» **Dataset records**

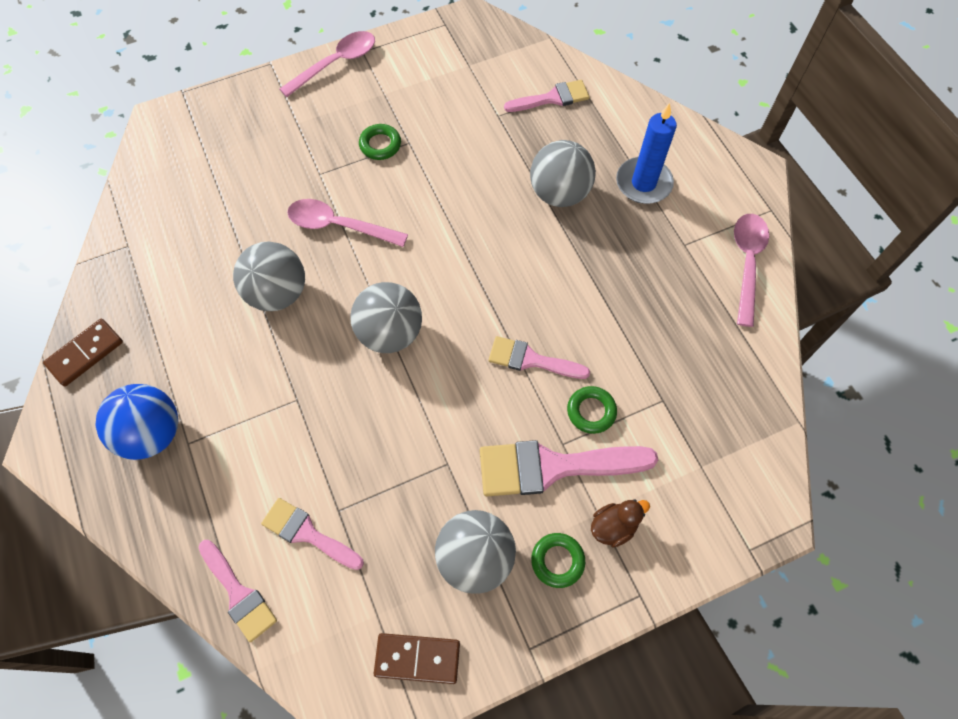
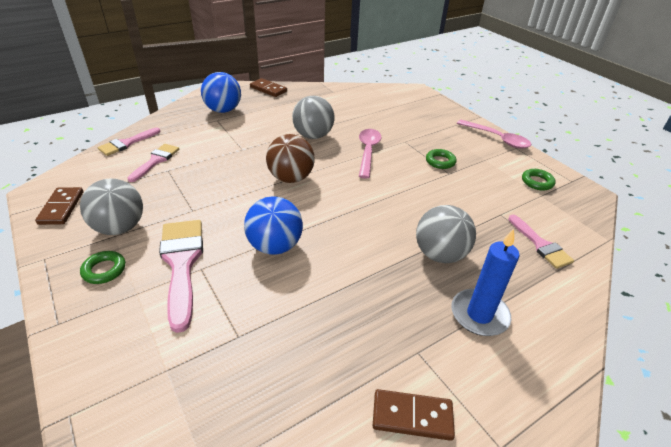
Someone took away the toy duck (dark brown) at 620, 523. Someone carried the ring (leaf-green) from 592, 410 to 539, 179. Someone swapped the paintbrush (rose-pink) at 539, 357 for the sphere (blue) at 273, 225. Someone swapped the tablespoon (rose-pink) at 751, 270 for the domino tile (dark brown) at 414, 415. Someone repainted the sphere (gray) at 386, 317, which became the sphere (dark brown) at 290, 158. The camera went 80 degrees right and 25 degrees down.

--

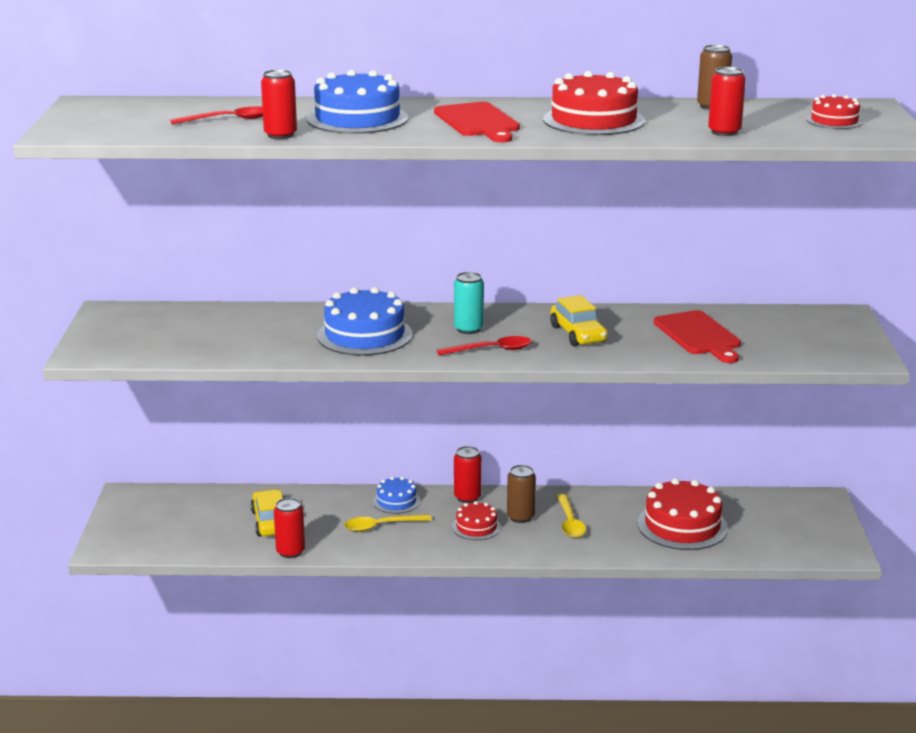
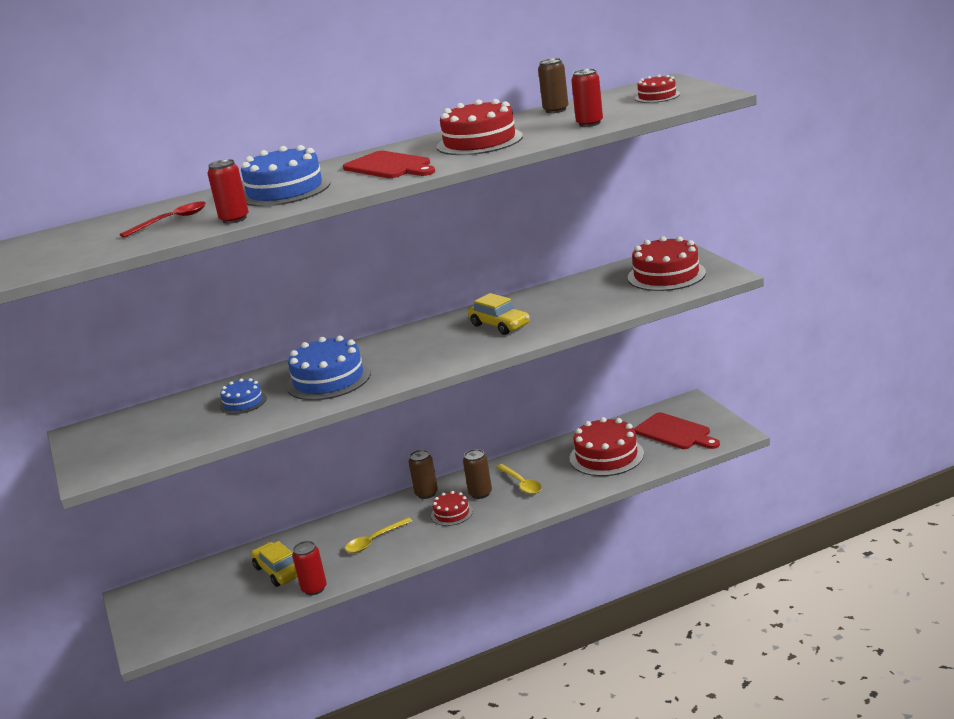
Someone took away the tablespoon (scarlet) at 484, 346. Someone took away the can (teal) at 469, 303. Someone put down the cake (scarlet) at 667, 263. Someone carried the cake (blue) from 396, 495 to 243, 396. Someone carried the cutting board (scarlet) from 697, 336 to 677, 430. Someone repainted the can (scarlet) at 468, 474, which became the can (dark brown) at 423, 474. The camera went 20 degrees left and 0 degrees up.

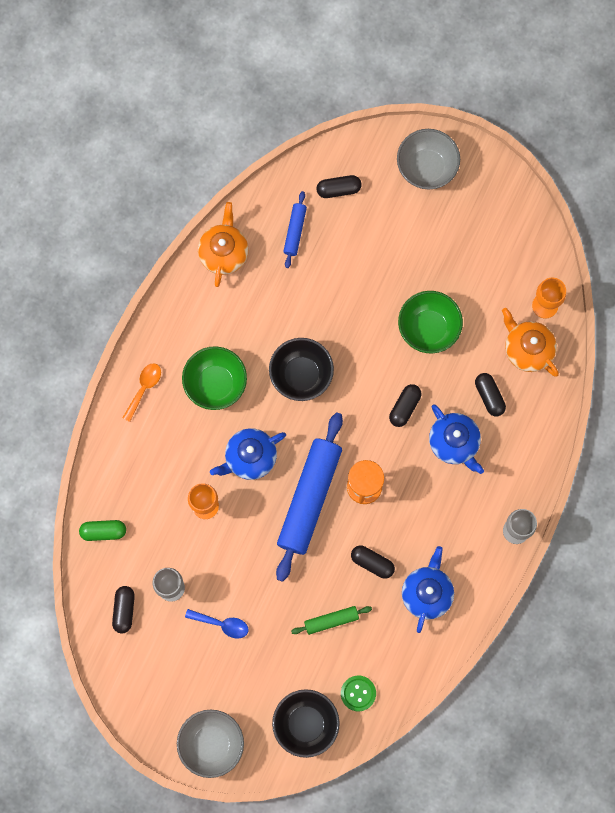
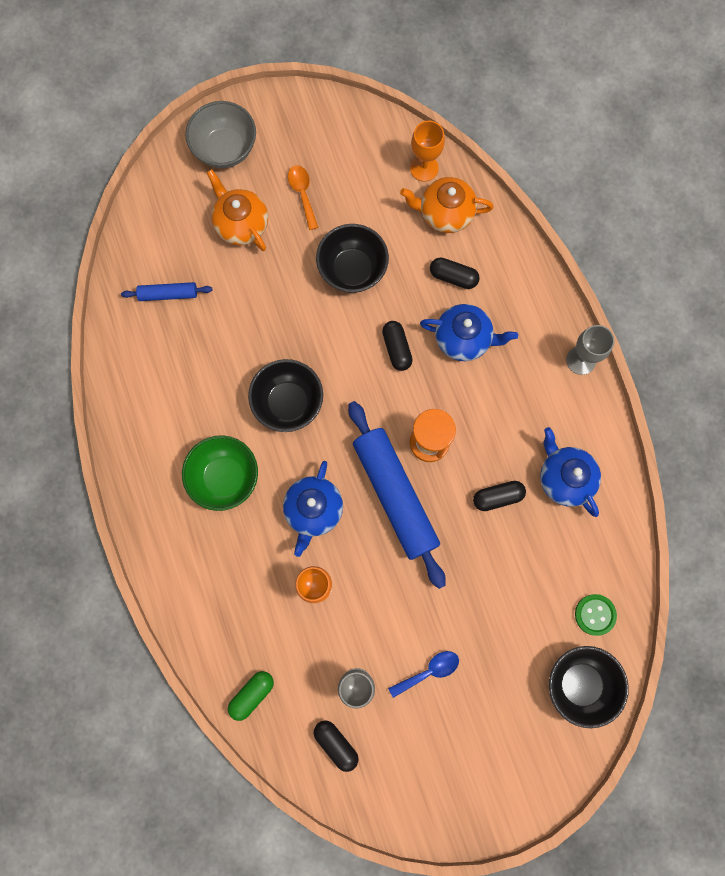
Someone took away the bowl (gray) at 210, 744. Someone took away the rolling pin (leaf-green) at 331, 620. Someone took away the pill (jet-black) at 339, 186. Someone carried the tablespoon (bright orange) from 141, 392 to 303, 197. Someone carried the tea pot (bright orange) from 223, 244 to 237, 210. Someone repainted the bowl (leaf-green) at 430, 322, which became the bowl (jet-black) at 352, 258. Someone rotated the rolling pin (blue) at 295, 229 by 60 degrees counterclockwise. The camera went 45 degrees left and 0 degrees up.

» **About this exercise**
Nothing but the lines from the one with "Someone took away the tablespoon" up to and including the one with "Someone took away the bowl" should be printed, exactly as they read above. Please keep the pictures out.

» **Exercise result**
Someone took away the tablespoon (scarlet) at 484, 346. Someone took away the can (teal) at 469, 303. Someone put down the cake (scarlet) at 667, 263. Someone carried the cake (blue) from 396, 495 to 243, 396. Someone carried the cutting board (scarlet) from 697, 336 to 677, 430. Someone repainted the can (scarlet) at 468, 474, which became the can (dark brown) at 423, 474. The camera went 20 degrees left and 0 degrees up.

Someone took away the bowl (gray) at 210, 744. Someone took away the rolling pin (leaf-green) at 331, 620. Someone took away the pill (jet-black) at 339, 186. Someone carried the tablespoon (bright orange) from 141, 392 to 303, 197. Someone carried the tea pot (bright orange) from 223, 244 to 237, 210. Someone repainted the bowl (leaf-green) at 430, 322, which became the bowl (jet-black) at 352, 258. Someone rotated the rolling pin (blue) at 295, 229 by 60 degrees counterclockwise. The camera went 45 degrees left and 0 degrees up.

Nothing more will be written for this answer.